[Data records]
..........

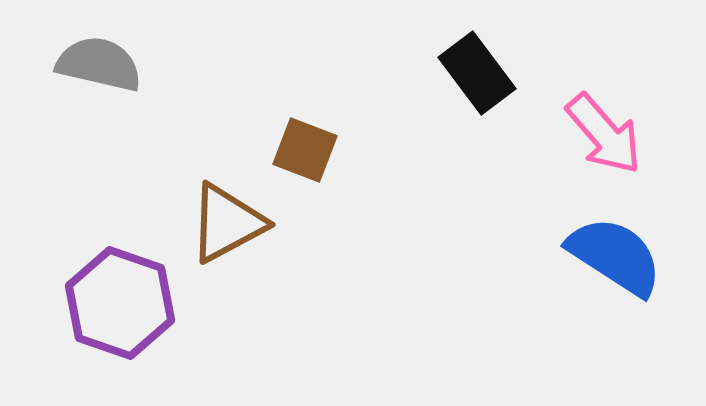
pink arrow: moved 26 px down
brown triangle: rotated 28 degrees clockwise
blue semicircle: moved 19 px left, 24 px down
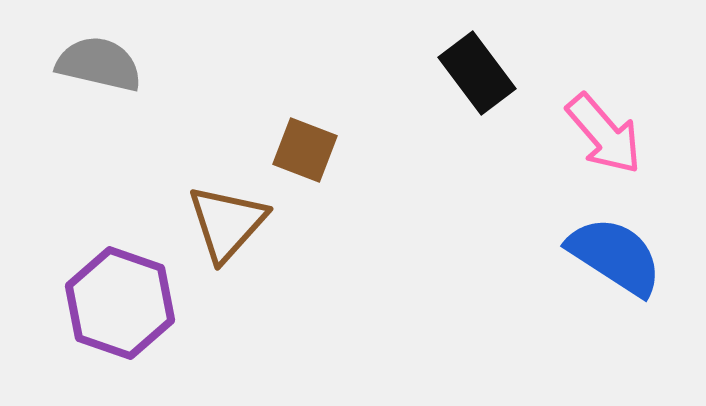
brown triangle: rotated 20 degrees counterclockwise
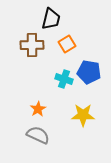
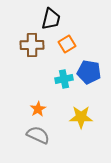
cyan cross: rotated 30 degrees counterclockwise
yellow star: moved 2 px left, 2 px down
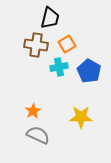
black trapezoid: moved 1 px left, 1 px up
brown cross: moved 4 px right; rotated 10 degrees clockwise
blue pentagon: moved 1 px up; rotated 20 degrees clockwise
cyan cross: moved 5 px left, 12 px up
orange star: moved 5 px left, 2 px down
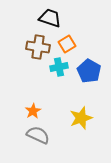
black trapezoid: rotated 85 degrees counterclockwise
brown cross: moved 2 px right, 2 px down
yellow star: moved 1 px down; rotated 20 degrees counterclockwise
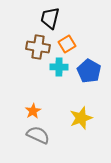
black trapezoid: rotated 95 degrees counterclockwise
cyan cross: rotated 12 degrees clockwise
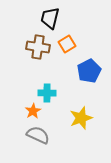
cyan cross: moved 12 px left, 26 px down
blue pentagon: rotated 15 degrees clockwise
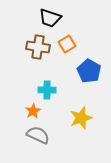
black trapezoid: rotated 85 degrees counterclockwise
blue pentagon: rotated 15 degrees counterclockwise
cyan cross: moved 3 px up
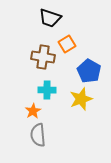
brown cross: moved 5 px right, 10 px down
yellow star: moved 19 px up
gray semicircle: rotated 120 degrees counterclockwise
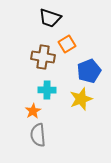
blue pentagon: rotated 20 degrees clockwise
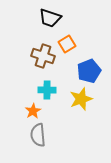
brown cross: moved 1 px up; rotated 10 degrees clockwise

..........

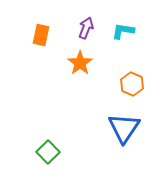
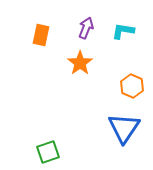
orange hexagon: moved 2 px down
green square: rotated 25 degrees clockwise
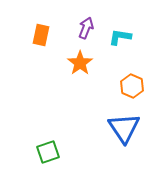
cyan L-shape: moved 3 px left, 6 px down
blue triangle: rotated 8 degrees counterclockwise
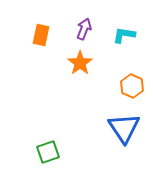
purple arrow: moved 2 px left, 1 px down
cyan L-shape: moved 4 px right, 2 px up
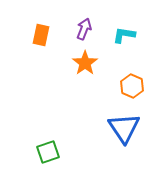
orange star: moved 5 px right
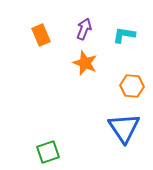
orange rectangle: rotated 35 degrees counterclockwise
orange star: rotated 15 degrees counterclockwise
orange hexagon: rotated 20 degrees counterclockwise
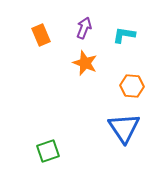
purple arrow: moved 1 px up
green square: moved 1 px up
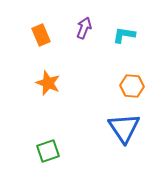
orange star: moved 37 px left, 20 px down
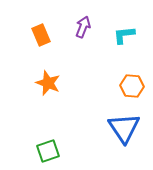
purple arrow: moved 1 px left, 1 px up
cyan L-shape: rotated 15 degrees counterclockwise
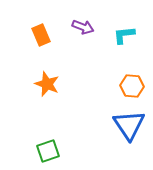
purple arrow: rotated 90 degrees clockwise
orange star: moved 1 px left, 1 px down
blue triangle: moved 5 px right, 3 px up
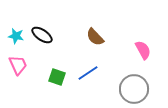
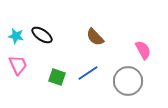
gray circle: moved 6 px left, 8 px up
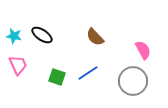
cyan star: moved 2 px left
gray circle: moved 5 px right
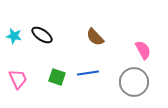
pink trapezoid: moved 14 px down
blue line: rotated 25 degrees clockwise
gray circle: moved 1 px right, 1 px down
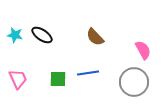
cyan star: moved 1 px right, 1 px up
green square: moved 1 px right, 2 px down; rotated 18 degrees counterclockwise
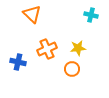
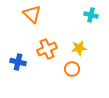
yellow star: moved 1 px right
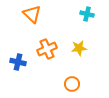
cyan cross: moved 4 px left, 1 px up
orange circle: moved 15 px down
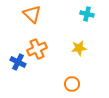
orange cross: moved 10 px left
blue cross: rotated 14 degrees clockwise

..........

> _What this task involves_
Please copy out the stretch of the items above from the line that contains "orange star: moved 37 px left, 20 px down" through the line that contains "gray circle: moved 1 px right, 1 px down". Omit the picture lines from your answer.

> _Answer in full_
orange star: moved 37 px left, 20 px down
purple arrow: moved 1 px left, 1 px up
cyan L-shape: rotated 15 degrees counterclockwise
purple arrow: rotated 90 degrees clockwise
orange star: moved 1 px left, 1 px down
blue triangle: moved 5 px right, 3 px up
gray circle: moved 6 px left, 8 px up
cyan star: moved 2 px left
gray circle: moved 5 px right
pink trapezoid: moved 14 px down
blue line: rotated 25 degrees clockwise
gray circle: moved 1 px right, 1 px down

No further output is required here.